Problem to solve
Rename "matte red shirt" to "dull red shirt" in everything from the line containing "Does shiny red racing car at center have" down to the line containing "Indeed, matte red", leaving all else unchanged, and return only those lines.

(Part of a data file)
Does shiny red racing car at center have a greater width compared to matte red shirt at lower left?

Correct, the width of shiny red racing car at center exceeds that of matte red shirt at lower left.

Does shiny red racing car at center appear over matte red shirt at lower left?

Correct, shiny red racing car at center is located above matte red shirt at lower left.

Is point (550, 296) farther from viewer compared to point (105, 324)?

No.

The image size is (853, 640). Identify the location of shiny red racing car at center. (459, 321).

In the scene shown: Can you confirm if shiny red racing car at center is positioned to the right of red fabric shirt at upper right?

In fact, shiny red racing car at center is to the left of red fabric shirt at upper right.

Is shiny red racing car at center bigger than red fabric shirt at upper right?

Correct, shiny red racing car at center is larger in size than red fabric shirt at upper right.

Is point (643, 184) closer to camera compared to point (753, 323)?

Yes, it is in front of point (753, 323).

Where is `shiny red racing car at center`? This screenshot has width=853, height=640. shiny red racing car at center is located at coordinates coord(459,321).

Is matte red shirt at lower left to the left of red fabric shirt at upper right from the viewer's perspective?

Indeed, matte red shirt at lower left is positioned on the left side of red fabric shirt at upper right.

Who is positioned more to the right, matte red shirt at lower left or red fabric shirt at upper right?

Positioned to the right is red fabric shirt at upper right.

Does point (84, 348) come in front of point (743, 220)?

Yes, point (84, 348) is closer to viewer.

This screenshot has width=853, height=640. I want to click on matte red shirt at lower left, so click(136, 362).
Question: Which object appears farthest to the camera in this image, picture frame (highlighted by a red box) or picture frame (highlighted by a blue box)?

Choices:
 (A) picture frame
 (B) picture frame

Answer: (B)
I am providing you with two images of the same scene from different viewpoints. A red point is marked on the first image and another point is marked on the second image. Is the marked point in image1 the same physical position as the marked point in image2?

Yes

--

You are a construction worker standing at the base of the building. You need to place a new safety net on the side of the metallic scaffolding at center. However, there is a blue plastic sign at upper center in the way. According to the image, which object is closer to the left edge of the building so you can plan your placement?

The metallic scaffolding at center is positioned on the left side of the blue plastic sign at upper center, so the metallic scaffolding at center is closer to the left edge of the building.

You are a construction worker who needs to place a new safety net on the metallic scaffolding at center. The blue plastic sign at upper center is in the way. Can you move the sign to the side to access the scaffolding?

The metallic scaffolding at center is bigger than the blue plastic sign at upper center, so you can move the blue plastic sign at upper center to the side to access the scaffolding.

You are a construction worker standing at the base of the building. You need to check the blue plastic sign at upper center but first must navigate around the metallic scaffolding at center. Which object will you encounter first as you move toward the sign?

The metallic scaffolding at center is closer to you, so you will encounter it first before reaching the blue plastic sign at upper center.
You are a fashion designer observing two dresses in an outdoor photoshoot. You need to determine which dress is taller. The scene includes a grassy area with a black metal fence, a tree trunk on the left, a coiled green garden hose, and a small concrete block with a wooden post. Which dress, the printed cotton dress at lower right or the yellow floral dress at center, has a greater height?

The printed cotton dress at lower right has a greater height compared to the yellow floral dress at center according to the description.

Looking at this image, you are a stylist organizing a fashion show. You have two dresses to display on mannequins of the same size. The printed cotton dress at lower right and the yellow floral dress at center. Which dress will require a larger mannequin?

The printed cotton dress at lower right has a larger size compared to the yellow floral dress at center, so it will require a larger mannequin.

==

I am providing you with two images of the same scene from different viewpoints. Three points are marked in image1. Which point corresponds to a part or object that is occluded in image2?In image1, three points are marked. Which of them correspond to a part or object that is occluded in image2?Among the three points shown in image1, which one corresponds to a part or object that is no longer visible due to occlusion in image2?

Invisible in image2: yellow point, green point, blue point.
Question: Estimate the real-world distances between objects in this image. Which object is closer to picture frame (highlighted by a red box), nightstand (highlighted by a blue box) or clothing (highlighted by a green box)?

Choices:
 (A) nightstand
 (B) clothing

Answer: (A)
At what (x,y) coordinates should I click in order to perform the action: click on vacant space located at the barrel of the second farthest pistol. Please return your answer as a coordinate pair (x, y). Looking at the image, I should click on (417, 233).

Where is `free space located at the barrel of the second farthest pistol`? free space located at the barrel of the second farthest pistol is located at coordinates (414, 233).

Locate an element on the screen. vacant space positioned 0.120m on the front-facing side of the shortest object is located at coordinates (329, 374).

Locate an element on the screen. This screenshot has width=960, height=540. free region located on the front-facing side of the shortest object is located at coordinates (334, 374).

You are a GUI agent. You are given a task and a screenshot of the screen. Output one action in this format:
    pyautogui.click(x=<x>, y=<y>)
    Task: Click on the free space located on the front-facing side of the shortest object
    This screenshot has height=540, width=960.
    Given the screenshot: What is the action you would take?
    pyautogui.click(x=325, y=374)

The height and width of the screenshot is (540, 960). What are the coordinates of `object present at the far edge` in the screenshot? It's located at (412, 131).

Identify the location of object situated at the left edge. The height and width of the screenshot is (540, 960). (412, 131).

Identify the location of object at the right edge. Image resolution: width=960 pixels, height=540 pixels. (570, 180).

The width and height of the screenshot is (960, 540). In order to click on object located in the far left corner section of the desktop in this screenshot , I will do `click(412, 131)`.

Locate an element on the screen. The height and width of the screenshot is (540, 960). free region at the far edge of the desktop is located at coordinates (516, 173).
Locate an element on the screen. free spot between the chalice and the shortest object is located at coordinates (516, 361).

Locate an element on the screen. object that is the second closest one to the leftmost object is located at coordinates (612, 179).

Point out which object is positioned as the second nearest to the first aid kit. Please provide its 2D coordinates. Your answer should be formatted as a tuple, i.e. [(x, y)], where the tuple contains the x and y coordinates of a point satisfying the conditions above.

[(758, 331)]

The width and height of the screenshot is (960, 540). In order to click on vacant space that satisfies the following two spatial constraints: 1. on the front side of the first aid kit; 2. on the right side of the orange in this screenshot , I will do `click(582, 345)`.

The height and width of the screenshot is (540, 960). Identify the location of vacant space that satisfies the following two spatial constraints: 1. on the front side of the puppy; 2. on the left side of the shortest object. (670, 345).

Result of this exercise
Does shiny red racing car at center have a greater width compared to dull red shirt at lower left?

Correct, the width of shiny red racing car at center exceeds that of dull red shirt at lower left.

Does shiny red racing car at center appear over dull red shirt at lower left?

Correct, shiny red racing car at center is located above dull red shirt at lower left.

Is point (550, 296) farther from viewer compared to point (105, 324)?

No.

The image size is (853, 640). Identify the location of shiny red racing car at center. (459, 321).

In the scene shown: Can you confirm if shiny red racing car at center is positioned to the right of red fabric shirt at upper right?

In fact, shiny red racing car at center is to the left of red fabric shirt at upper right.

Is shiny red racing car at center bigger than red fabric shirt at upper right?

Correct, shiny red racing car at center is larger in size than red fabric shirt at upper right.

Is point (643, 184) closer to camera compared to point (753, 323)?

Yes, it is in front of point (753, 323).

Where is `shiny red racing car at center`? This screenshot has width=853, height=640. shiny red racing car at center is located at coordinates coord(459,321).

Is dull red shirt at lower left to the left of red fabric shirt at upper right from the viewer's perspective?

Indeed, dull red shirt at lower left is positioned on the left side of red fabric shirt at upper right.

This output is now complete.